**Assigned task:** Once the pictures are set aside, print the records that follow exactly as written.

Records from a dataset
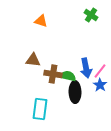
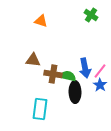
blue arrow: moved 1 px left
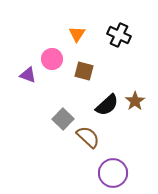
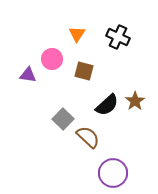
black cross: moved 1 px left, 2 px down
purple triangle: rotated 12 degrees counterclockwise
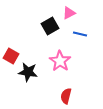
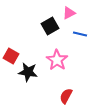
pink star: moved 3 px left, 1 px up
red semicircle: rotated 14 degrees clockwise
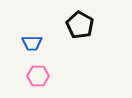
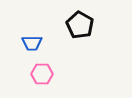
pink hexagon: moved 4 px right, 2 px up
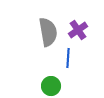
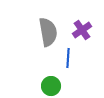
purple cross: moved 4 px right
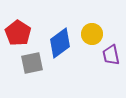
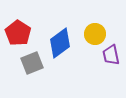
yellow circle: moved 3 px right
gray square: rotated 10 degrees counterclockwise
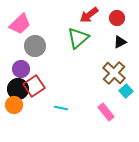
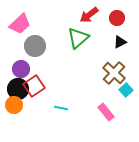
cyan square: moved 1 px up
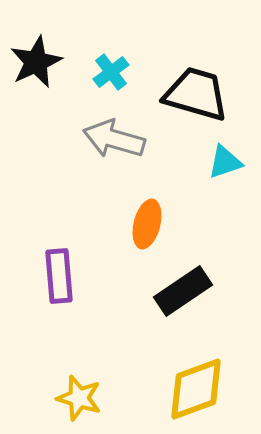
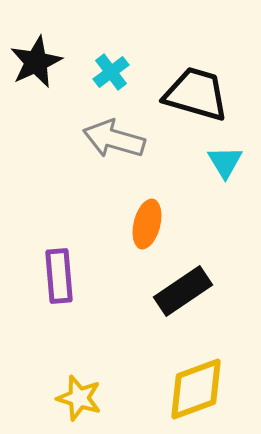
cyan triangle: rotated 42 degrees counterclockwise
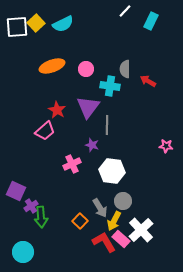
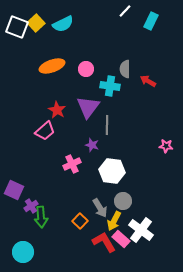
white square: rotated 25 degrees clockwise
purple square: moved 2 px left, 1 px up
white cross: rotated 10 degrees counterclockwise
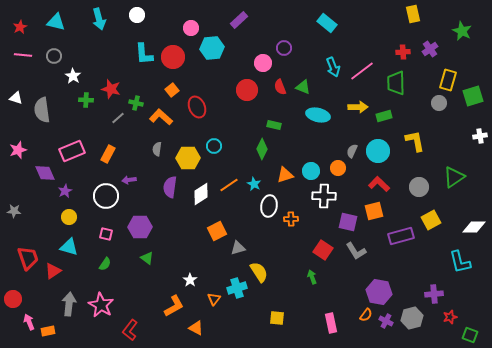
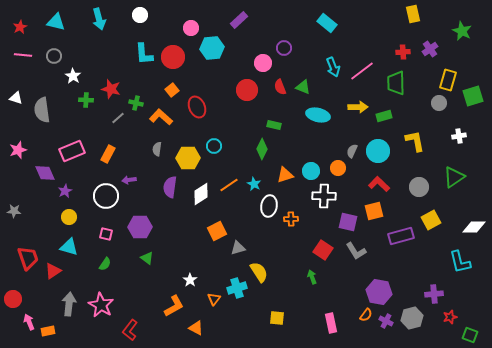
white circle at (137, 15): moved 3 px right
white cross at (480, 136): moved 21 px left
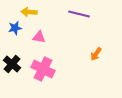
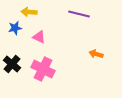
pink triangle: rotated 16 degrees clockwise
orange arrow: rotated 72 degrees clockwise
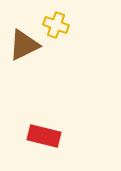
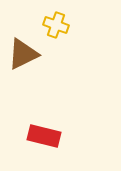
brown triangle: moved 1 px left, 9 px down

**Result of this task:**
blue arrow: moved 1 px left
black cross: moved 1 px left, 2 px down
purple triangle: rotated 12 degrees counterclockwise
pink star: moved 3 px left, 1 px up
red semicircle: rotated 14 degrees clockwise
pink hexagon: moved 4 px right, 2 px up
purple cross: moved 4 px right
yellow circle: moved 3 px right
gray square: rotated 10 degrees counterclockwise
cyan square: moved 1 px up
cyan triangle: rotated 42 degrees counterclockwise
white square: rotated 25 degrees clockwise
purple square: moved 2 px left, 1 px up
white cross: rotated 10 degrees counterclockwise
white circle at (137, 15): moved 3 px right
white cross at (480, 136): moved 21 px left
pink triangle: rotated 16 degrees clockwise
orange arrow: rotated 72 degrees clockwise
brown triangle: moved 1 px left, 9 px down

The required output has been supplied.